**TRY IT**
Output only the lines of the entries that follow, starting at the one with "U4 pin G2: +3V3 -> none" and running down to the one with "R3: 150k (U1/in+, VTH) -> 150k (VA, VTH)", both included and unchanged.
═══ RECORDS TO PROCESS ═══
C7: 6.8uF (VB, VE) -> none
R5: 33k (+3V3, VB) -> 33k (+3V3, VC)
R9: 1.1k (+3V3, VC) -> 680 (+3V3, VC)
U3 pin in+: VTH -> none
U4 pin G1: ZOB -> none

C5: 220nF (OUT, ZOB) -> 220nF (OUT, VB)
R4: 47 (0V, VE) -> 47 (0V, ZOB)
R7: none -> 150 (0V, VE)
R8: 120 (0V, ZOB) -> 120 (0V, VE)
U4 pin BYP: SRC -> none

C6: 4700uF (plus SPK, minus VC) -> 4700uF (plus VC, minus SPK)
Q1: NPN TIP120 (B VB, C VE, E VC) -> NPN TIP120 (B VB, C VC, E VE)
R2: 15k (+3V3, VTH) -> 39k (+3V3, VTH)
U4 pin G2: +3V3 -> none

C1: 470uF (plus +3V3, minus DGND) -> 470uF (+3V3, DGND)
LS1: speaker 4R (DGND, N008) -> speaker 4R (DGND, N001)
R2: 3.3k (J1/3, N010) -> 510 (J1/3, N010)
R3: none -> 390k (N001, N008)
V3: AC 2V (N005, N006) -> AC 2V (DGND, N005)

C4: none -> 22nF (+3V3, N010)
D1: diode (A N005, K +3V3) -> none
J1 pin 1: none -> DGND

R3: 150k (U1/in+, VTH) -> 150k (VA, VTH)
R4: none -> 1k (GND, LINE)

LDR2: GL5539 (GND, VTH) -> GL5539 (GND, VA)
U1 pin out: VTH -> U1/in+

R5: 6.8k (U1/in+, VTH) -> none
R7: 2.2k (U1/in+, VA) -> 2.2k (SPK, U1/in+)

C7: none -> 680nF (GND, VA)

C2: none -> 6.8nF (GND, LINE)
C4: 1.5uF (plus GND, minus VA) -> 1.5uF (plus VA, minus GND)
═══
**RESPONSE AREA**
U4 pin G2: +3V3 -> none

C1: 470uF (plus +3V3, minus DGND) -> 470uF (+3V3, DGND)
LS1: speaker 4R (DGND, N008) -> speaker 4R (DGND, N001)
R2: 3.3k (J1/3, N010) -> 510 (J1/3, N010)
R3: none -> 390k (N001, N008)
V3: AC 2V (N005, N006) -> AC 2V (DGND, N005)

C4: none -> 22nF (+3V3, N010)
D1: diode (A N005, K +3V3) -> none
J1 pin 1: none -> DGND

R3: 150k (U1/in+, VTH) -> 150k (VA, VTH)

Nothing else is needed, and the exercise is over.